* Dataset records

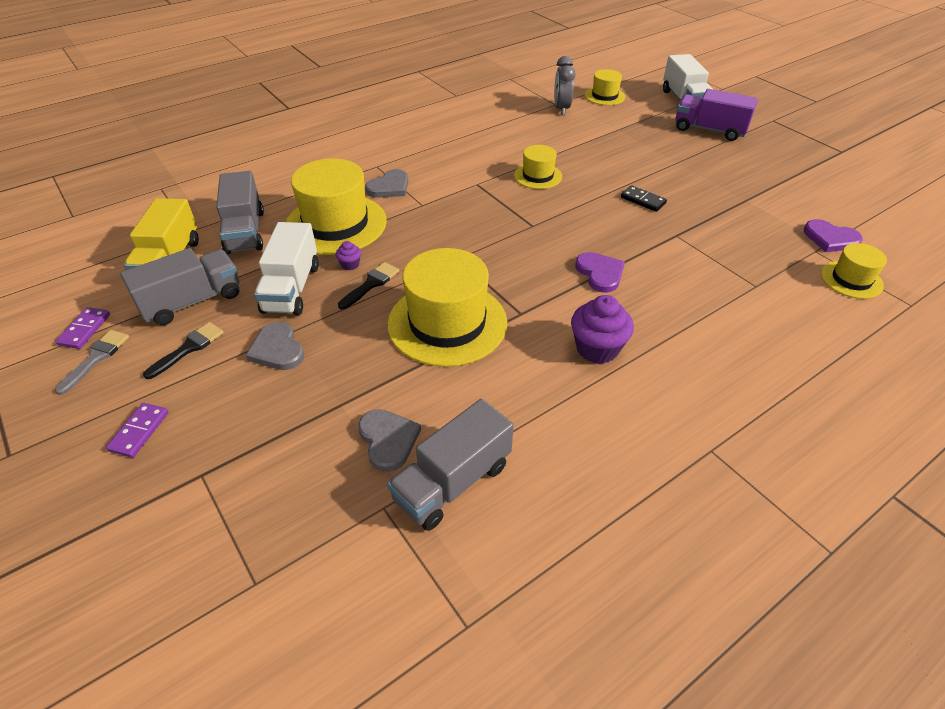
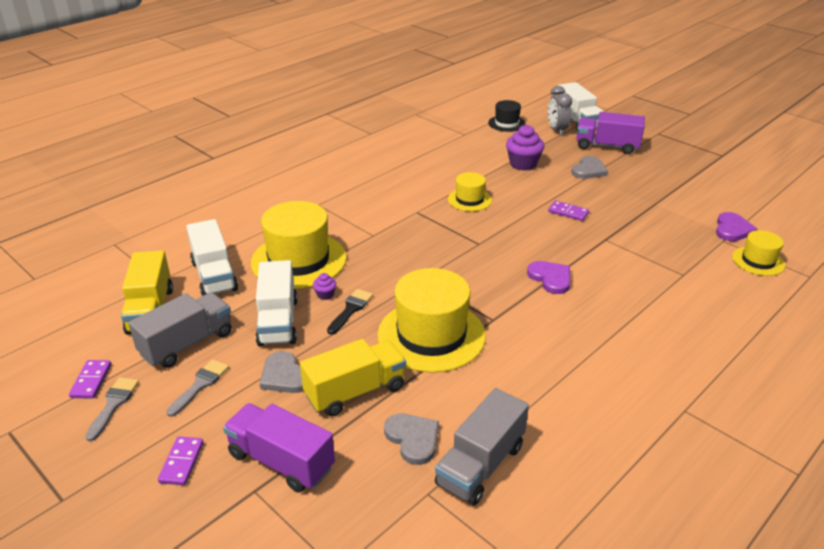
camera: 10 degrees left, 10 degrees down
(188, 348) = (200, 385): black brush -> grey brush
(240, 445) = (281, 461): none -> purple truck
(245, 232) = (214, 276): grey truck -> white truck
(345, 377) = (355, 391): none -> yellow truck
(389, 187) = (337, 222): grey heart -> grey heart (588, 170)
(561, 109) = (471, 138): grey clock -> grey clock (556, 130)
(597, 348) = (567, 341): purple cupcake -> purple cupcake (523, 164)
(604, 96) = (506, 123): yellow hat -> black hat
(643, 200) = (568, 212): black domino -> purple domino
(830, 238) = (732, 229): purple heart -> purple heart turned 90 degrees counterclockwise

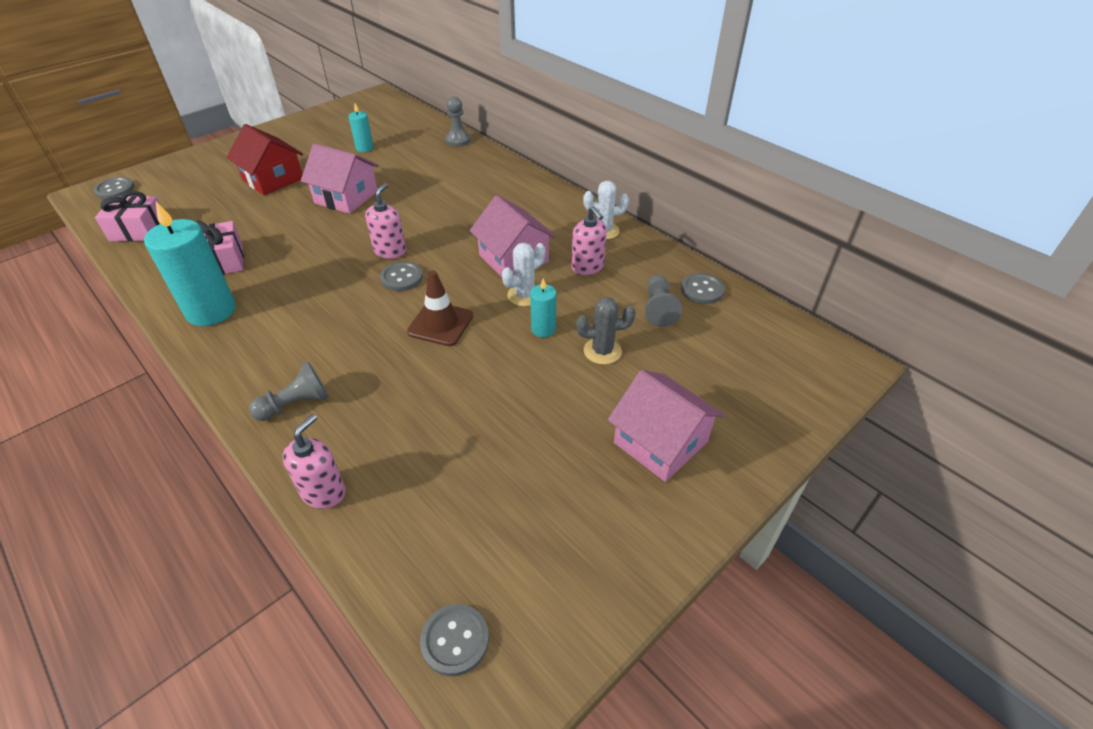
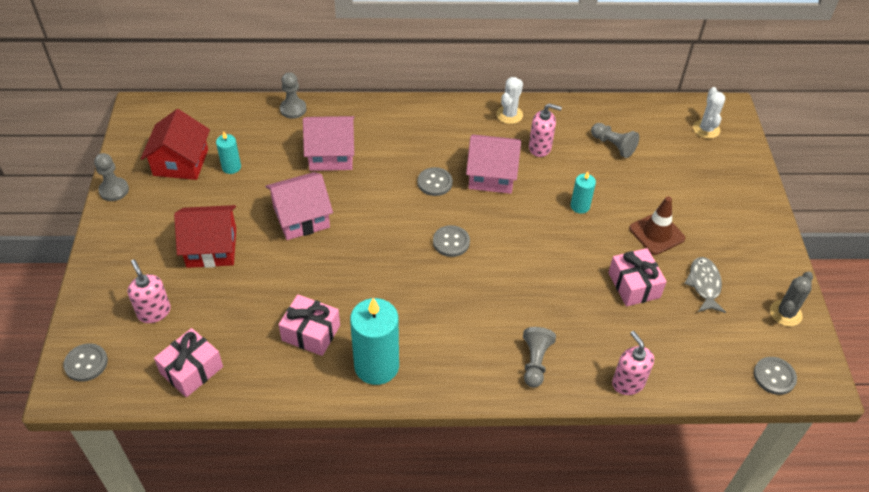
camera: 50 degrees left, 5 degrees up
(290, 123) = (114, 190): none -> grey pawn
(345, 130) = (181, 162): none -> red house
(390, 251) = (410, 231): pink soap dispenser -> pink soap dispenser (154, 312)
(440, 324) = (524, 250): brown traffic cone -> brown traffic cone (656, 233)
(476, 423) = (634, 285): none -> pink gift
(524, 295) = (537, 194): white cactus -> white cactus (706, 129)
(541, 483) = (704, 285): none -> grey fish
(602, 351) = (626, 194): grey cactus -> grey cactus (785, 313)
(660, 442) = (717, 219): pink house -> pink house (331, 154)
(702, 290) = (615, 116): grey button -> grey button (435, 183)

--

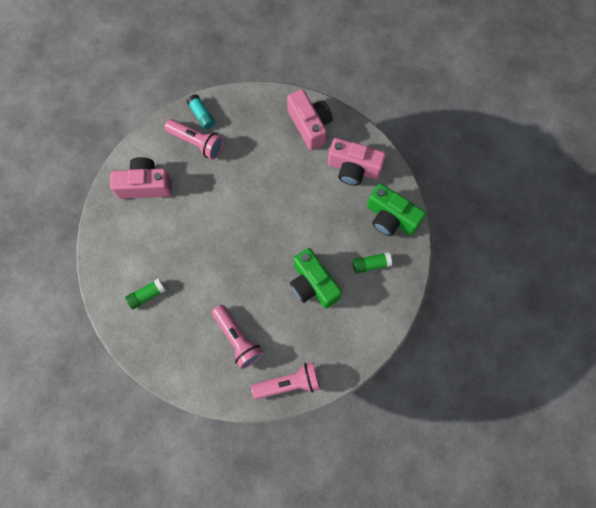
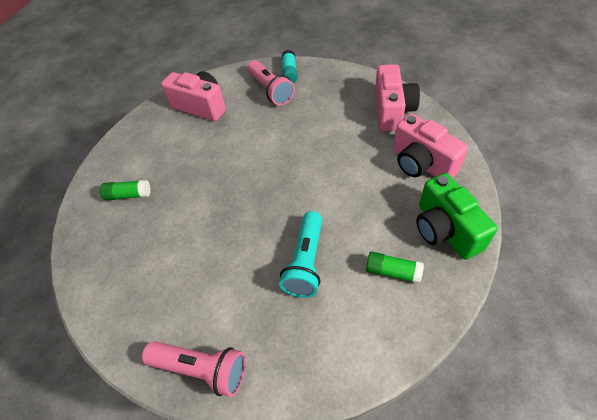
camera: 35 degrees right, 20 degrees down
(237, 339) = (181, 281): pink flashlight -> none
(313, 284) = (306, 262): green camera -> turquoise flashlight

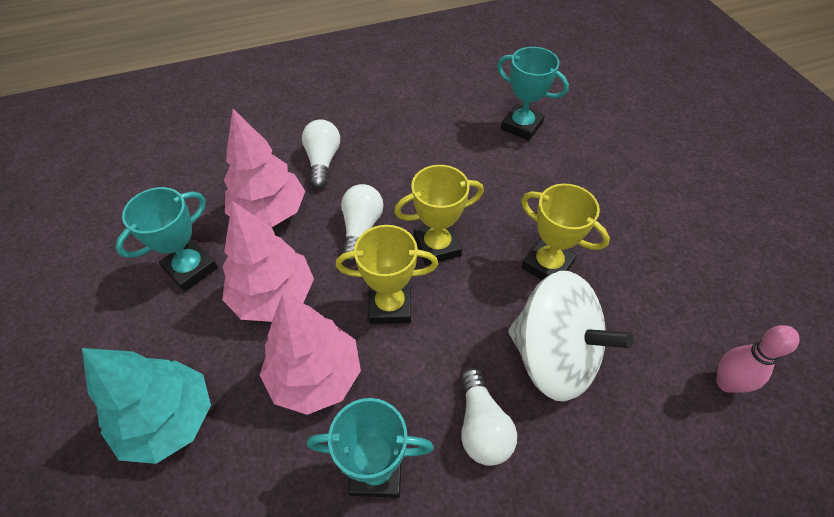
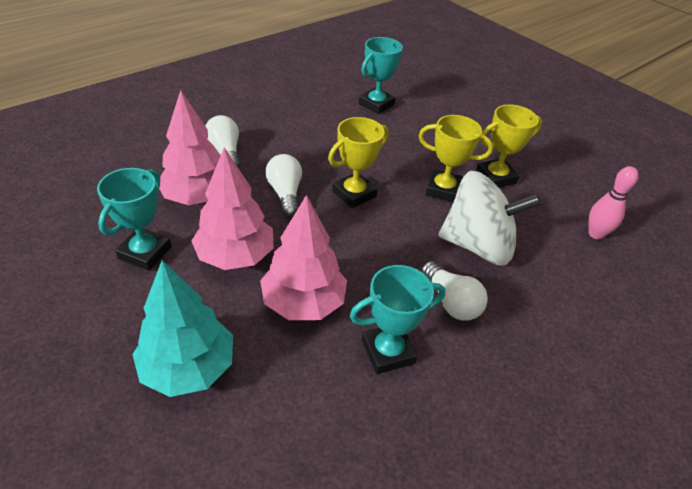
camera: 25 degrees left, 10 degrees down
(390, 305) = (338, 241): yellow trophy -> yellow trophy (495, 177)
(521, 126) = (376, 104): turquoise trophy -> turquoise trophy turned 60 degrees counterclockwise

* * *

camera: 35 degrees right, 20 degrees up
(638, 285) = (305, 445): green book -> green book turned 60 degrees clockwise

* Brief
Identify each line of the material where the word "house" shows up, and copy it.

* Exercise answer
(345, 130) = (181, 162): none -> red house
(660, 442) = (717, 219): pink house -> pink house (331, 154)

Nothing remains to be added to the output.